(Before-and-after object listings)
>>>>

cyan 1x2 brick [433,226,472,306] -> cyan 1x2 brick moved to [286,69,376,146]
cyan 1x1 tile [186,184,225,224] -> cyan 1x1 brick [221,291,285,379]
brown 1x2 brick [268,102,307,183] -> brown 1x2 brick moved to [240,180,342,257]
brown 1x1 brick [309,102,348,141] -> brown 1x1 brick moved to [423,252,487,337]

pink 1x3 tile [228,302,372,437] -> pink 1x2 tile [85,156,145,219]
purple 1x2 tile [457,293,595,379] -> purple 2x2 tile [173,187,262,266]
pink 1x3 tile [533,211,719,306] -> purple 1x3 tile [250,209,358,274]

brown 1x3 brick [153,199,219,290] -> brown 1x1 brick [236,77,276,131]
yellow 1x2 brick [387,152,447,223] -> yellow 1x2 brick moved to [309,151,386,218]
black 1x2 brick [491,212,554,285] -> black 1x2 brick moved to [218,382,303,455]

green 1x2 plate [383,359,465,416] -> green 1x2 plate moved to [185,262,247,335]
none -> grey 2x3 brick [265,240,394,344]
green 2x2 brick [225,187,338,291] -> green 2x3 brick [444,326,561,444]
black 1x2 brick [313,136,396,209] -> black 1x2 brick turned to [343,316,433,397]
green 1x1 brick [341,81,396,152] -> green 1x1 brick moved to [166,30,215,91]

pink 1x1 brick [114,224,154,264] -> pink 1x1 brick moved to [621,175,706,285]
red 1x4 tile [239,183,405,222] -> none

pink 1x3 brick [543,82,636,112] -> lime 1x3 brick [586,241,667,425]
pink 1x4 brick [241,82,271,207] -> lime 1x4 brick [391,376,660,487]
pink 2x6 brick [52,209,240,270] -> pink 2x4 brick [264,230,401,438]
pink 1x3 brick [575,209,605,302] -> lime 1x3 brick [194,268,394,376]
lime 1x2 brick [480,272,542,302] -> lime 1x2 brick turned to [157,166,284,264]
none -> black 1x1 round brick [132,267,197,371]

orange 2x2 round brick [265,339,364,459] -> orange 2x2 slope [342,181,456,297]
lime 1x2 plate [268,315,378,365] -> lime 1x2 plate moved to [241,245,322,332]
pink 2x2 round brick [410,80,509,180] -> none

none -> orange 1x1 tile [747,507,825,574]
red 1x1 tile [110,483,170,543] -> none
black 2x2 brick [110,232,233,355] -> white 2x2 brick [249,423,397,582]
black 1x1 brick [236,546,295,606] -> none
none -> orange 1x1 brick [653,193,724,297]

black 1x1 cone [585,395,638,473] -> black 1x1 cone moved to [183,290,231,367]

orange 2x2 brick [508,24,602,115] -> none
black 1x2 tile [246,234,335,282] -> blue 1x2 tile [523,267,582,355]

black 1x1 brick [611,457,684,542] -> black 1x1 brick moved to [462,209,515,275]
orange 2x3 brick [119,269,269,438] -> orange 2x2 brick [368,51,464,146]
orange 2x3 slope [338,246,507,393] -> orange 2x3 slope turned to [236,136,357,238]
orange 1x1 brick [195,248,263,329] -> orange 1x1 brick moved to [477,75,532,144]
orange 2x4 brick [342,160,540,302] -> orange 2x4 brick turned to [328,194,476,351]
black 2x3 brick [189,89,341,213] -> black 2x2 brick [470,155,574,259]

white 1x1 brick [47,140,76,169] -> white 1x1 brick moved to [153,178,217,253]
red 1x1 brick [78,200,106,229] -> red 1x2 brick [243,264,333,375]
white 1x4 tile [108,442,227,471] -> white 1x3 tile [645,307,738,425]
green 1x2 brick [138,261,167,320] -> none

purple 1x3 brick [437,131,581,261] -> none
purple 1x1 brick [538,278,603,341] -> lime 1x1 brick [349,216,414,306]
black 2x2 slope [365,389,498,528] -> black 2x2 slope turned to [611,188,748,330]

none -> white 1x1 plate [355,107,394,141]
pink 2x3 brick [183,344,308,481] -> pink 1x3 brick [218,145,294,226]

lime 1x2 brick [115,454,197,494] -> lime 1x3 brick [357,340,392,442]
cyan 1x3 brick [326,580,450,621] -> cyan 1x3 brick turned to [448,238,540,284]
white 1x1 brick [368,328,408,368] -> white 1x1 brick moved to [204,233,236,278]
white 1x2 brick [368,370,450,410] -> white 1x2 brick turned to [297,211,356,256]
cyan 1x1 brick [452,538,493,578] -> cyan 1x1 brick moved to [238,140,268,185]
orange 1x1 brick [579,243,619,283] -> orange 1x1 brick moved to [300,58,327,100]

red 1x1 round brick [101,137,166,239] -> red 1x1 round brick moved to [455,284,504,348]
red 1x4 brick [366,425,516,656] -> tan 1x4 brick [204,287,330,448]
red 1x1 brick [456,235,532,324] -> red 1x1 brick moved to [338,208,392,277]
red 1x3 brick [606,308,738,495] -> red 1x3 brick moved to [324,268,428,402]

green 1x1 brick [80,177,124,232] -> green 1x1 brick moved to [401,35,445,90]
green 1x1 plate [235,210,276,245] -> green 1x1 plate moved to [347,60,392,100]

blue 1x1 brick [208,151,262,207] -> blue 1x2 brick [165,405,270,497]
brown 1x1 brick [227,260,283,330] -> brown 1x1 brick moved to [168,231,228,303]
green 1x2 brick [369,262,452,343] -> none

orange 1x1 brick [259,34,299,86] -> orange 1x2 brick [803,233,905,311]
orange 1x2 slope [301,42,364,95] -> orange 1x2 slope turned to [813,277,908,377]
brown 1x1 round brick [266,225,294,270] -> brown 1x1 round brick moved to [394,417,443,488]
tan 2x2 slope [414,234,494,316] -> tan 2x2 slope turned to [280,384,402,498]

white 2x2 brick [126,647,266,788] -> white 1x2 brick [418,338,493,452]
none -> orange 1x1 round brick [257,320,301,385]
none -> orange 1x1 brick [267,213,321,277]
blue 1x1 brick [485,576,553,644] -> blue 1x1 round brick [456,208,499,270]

<<<<

Aim of the task
Your task is to retype the entries verbatim, starting with the line that holds "yellow 1x2 brick [387,152,447,223]" and stopping after the line that holds "green 2x2 brick".

Reply
yellow 1x2 brick [387,152,447,223] -> yellow 1x2 brick moved to [309,151,386,218]
black 1x2 brick [491,212,554,285] -> black 1x2 brick moved to [218,382,303,455]

green 1x2 plate [383,359,465,416] -> green 1x2 plate moved to [185,262,247,335]
none -> grey 2x3 brick [265,240,394,344]
green 2x2 brick [225,187,338,291] -> green 2x3 brick [444,326,561,444]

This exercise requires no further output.